__HOW TO COMPLETE THIS TASK__
Extract the full listing verbatim and drop any pictures from your copy.

__DATA IN THIS EXERCISE__
-- Opening Marker --

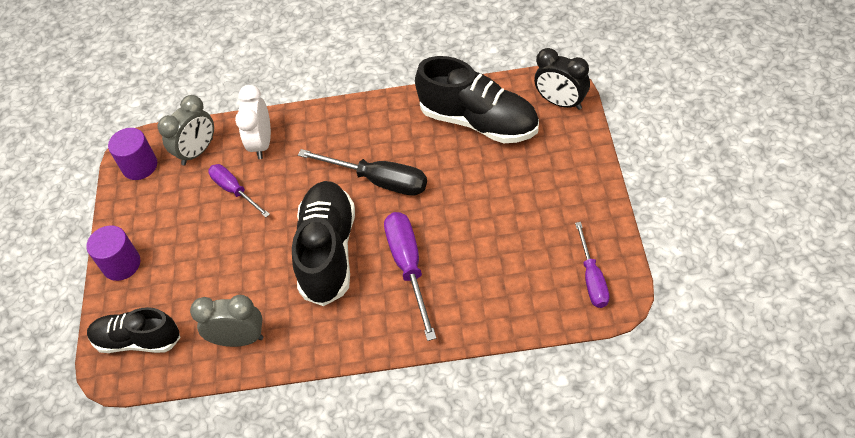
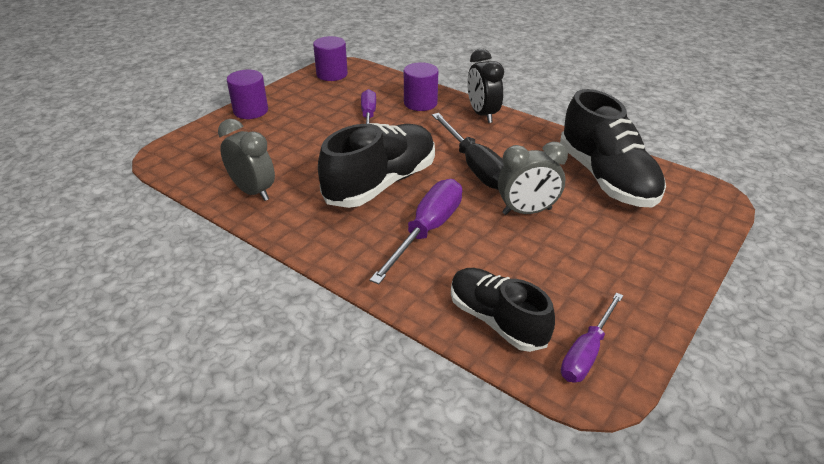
camera: 35 degrees right, 15 degrees down
(138, 340) = (199, 151): black shoe -> black shoe (496, 320)
(197, 152) = (374, 86): grey clock -> grey clock (527, 211)
(262, 143) = (420, 103): white clock -> purple cylinder
(561, 102) = (703, 207): black clock -> black clock (482, 114)

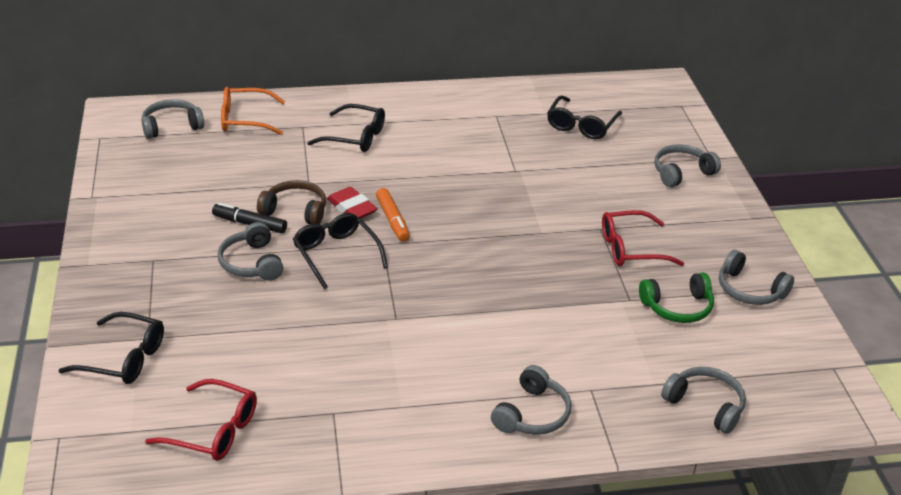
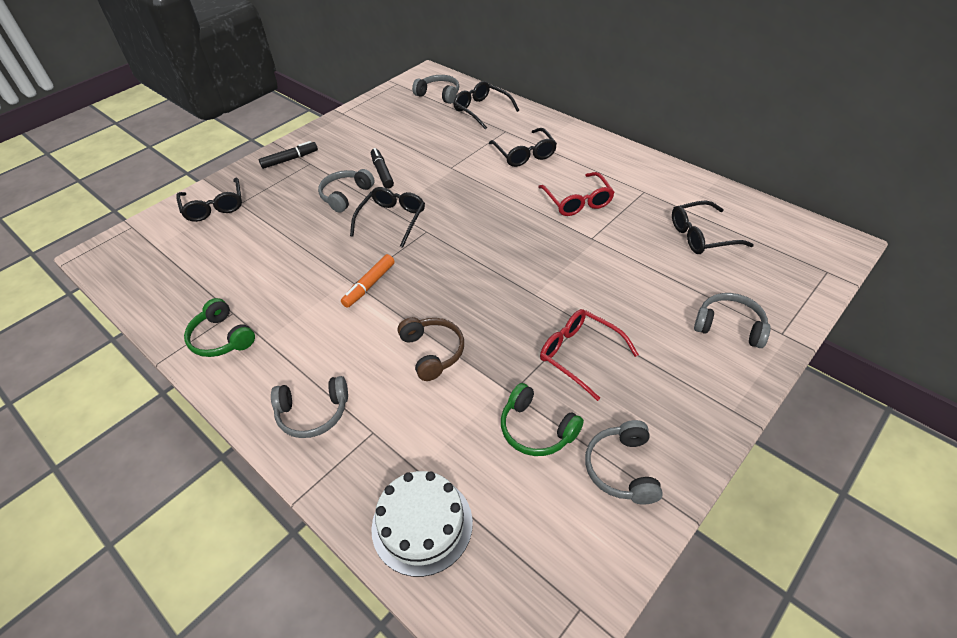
camera: 55 degrees right, 10 degrees up
(121, 270) = (290, 159): none -> black marker
(213, 430) = (177, 274): red glasses -> red glasses (577, 201)
(245, 119) = (482, 110): orange glasses -> black glasses
(295, 211) = (416, 179): brown headphones -> brown headphones (432, 352)
(352, 208) = (447, 197): red eraser -> none
(362, 434) = (222, 338): none -> green headphones
(393, 220) = (457, 220): orange marker -> orange marker (369, 285)
(705, 405) = (422, 524): grey headphones -> white cake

-- Closing Marker --

__OUTPUT__
camera: 35 degrees right, 15 degrees down
(138, 340) = (199, 151): black shoe -> black shoe (496, 320)
(197, 152) = (374, 86): grey clock -> grey clock (527, 211)
(262, 143) = (420, 103): white clock -> purple cylinder
(561, 102) = (703, 207): black clock -> black clock (482, 114)

camera: 55 degrees right, 10 degrees up
(121, 270) = (290, 159): none -> black marker
(213, 430) = (177, 274): red glasses -> red glasses (577, 201)
(245, 119) = (482, 110): orange glasses -> black glasses
(295, 211) = (416, 179): brown headphones -> brown headphones (432, 352)
(352, 208) = (447, 197): red eraser -> none
(362, 434) = (222, 338): none -> green headphones
(393, 220) = (457, 220): orange marker -> orange marker (369, 285)
(705, 405) = (422, 524): grey headphones -> white cake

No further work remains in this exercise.